TO DO:
Please take the lines from the one holding "The vase in" through the one holding "The second view gained the phone" in the data below and copy them exactly.

DATA SECTION:
☆ ☆ ☆

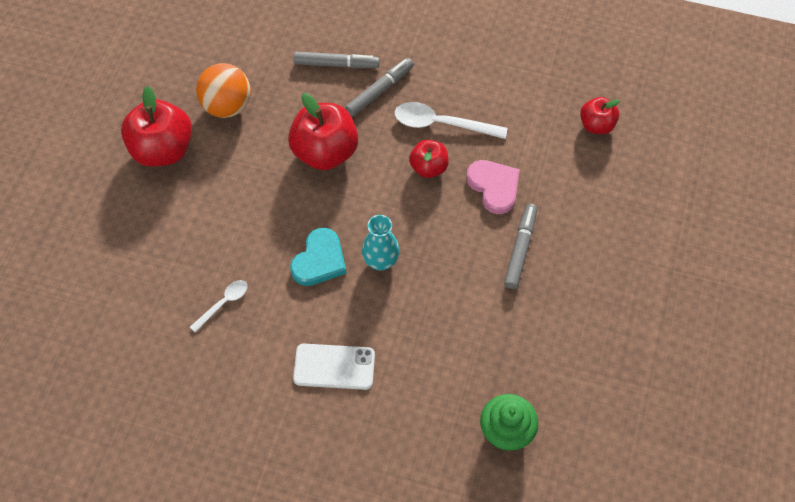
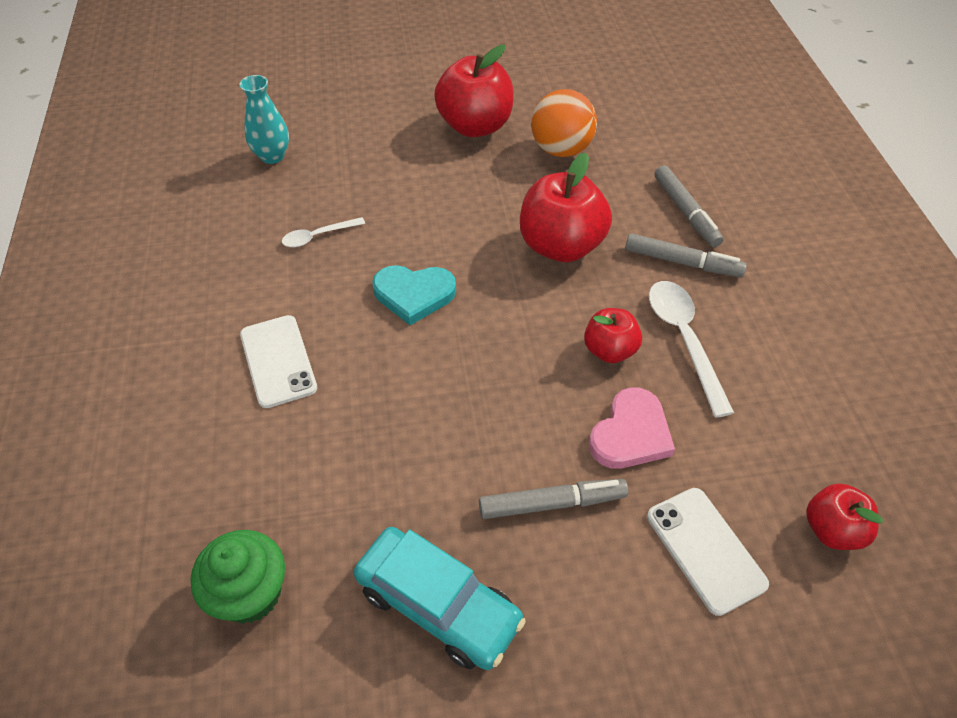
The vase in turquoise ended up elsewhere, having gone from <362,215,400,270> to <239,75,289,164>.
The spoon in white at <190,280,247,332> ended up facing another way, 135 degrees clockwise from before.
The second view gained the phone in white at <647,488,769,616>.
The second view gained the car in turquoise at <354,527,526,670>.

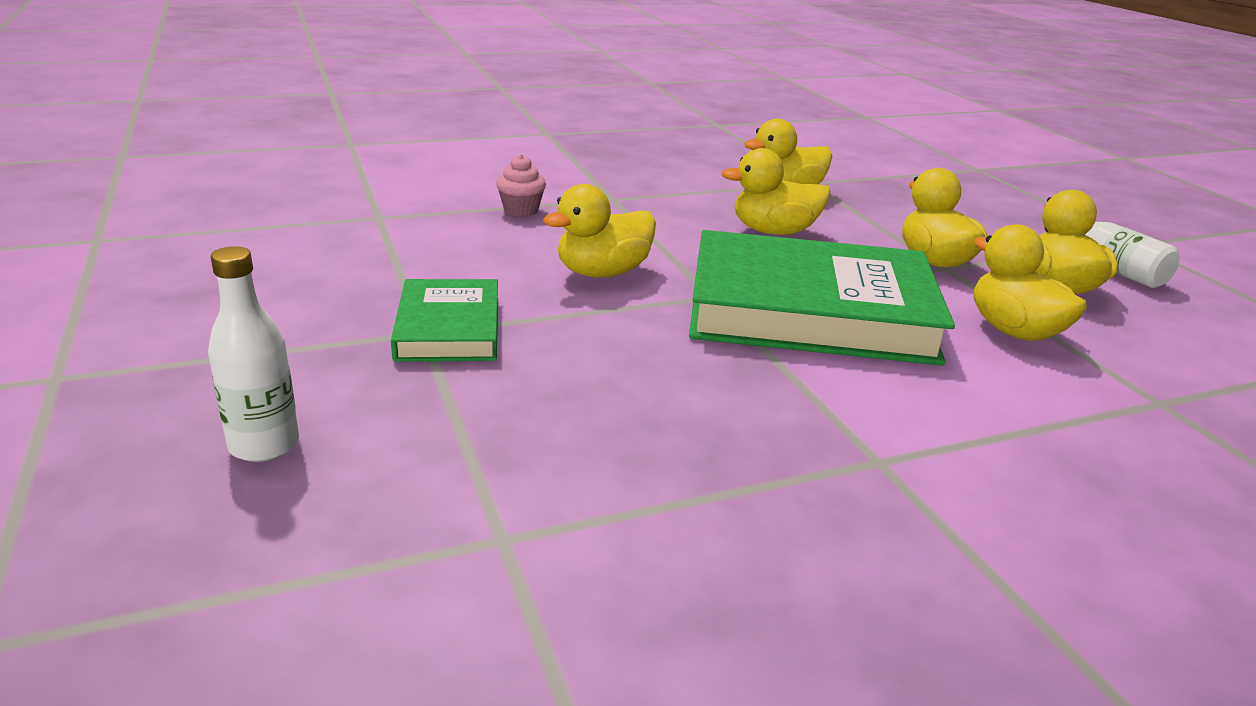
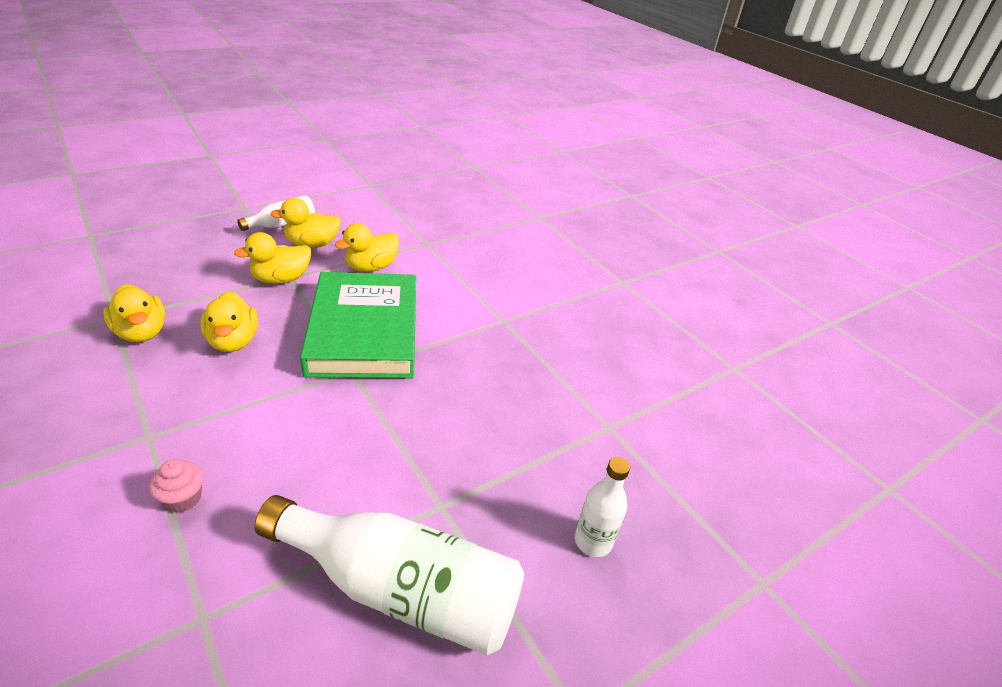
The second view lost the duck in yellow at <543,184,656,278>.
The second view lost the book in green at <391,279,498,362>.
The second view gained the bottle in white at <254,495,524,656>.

☆ ☆ ☆

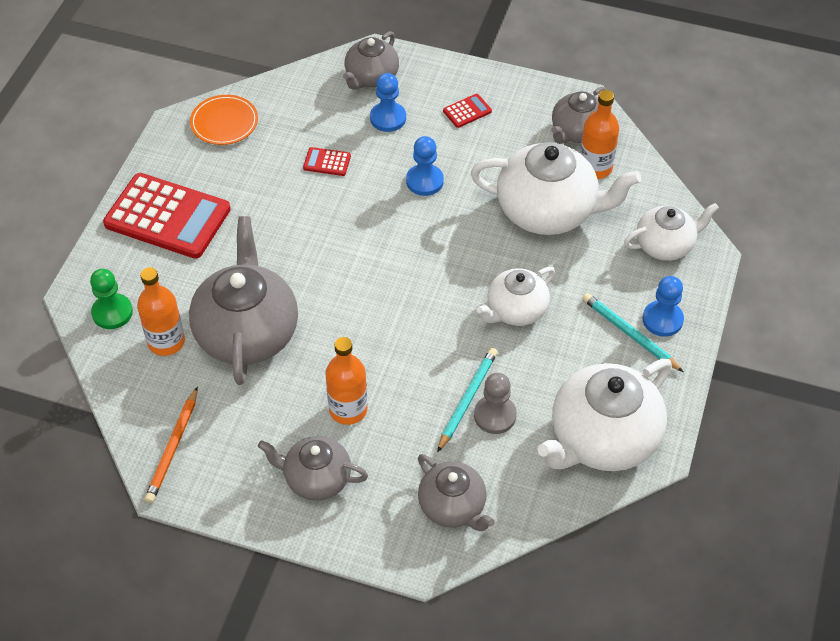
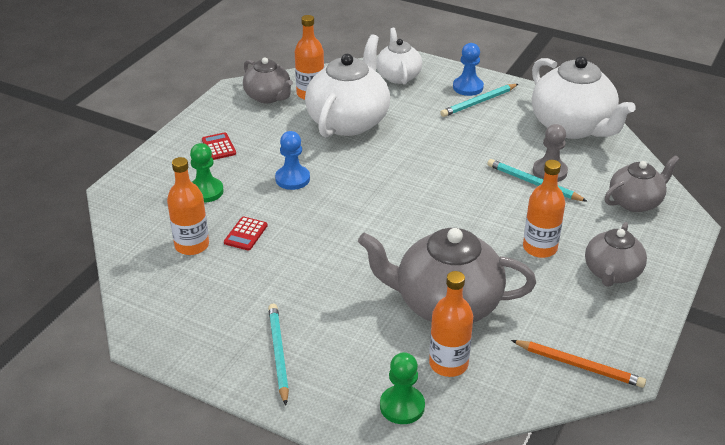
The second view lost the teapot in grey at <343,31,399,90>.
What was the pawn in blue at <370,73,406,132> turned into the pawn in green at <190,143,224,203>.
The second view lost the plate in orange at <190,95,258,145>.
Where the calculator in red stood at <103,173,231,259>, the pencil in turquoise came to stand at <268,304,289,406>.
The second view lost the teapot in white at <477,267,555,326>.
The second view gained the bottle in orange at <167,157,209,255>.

☆ ☆ ☆

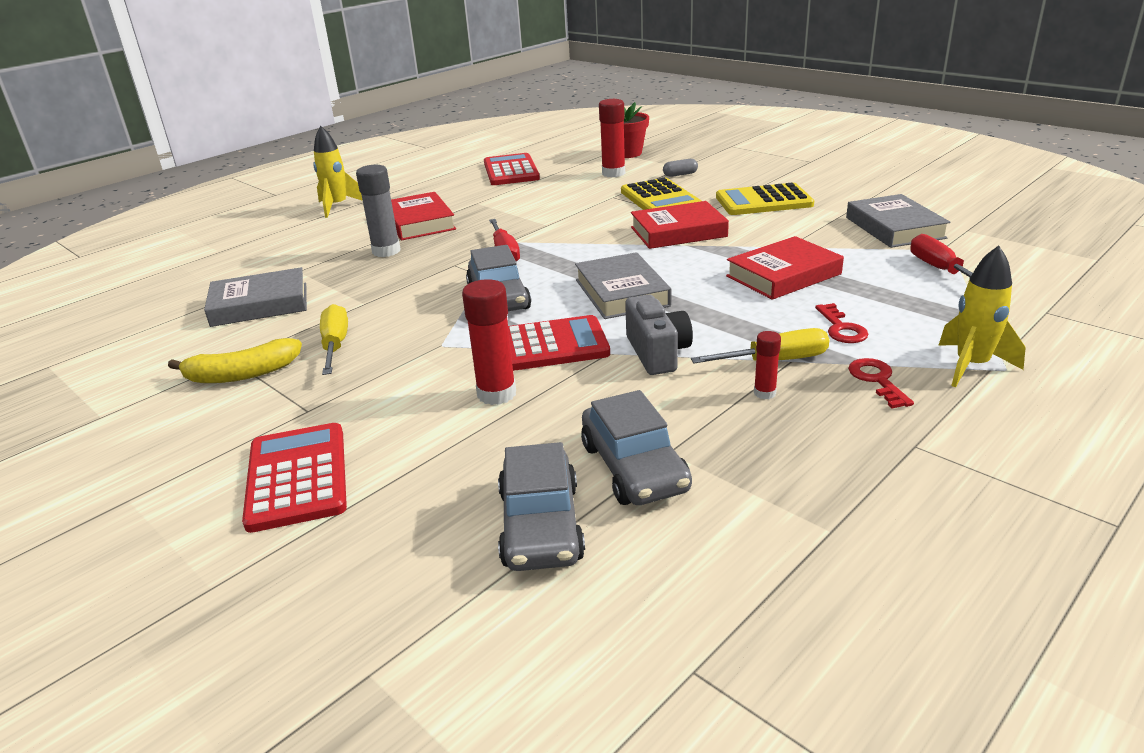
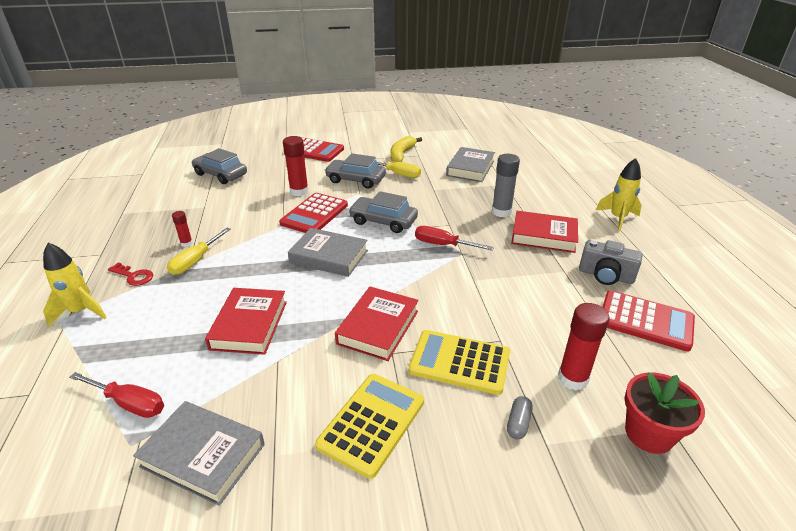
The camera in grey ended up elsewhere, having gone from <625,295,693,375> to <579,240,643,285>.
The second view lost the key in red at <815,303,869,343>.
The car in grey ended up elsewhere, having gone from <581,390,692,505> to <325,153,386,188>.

☆ ☆ ☆

WRITTEN ANSWER:
The vase in turquoise ended up elsewhere, having gone from <362,215,400,270> to <239,75,289,164>.
The spoon in white at <190,280,247,332> ended up facing another way, 135 degrees clockwise from before.
The second view gained the phone in white at <647,488,769,616>.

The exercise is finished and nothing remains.